MATERIAL TO PROCESS below:

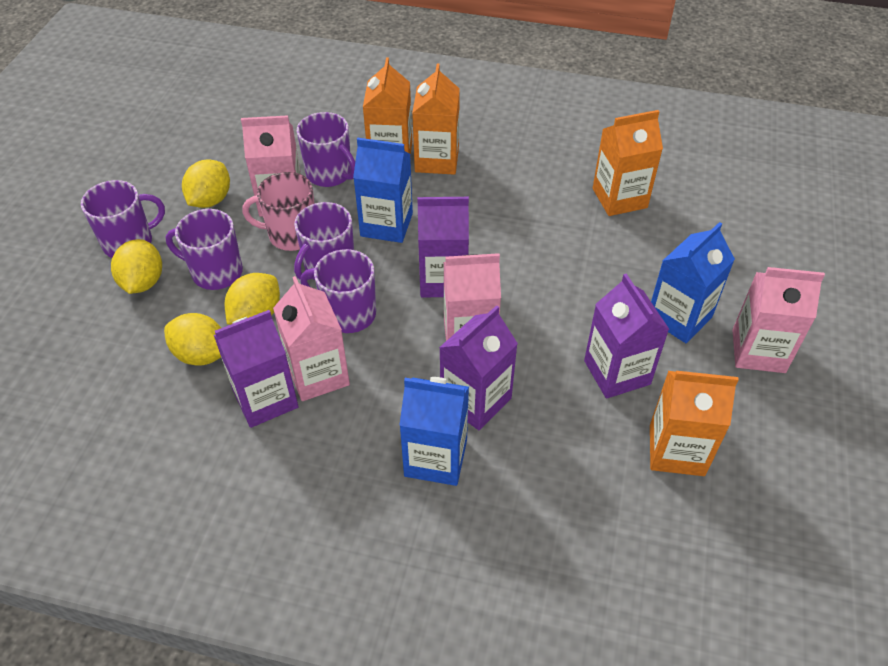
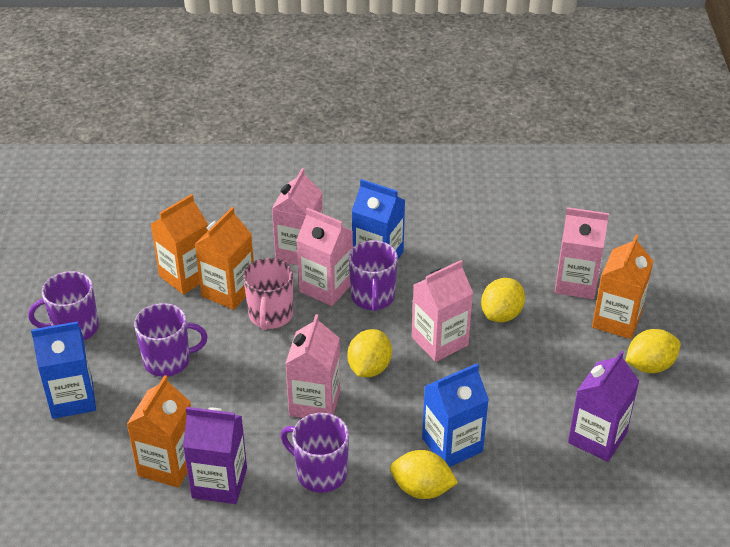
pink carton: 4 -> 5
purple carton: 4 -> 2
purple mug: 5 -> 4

End of MATERIAL TO PROCESS.
MATERIAL TO PROCESS below:

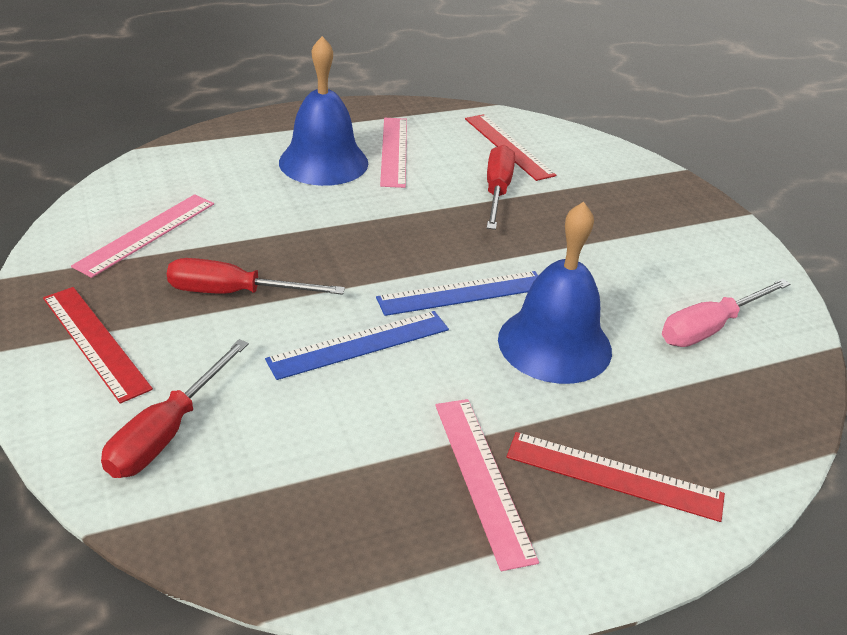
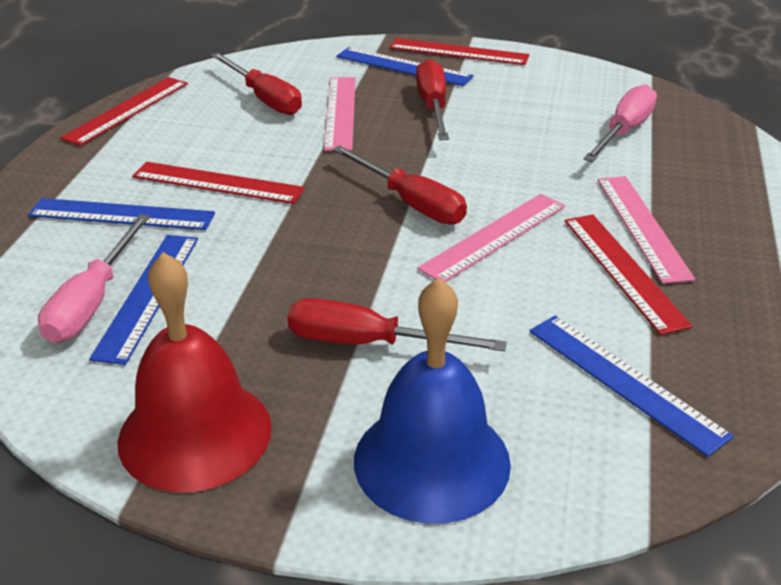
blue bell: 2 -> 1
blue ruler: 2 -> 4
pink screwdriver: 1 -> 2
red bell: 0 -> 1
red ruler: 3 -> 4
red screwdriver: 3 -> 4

End of MATERIAL TO PROCESS.

**WORK TO COMPLETE**
Return each line of the records above in which the word "screwdriver" occurs.

**EXERCISE ANSWER**
pink screwdriver: 1 -> 2
red screwdriver: 3 -> 4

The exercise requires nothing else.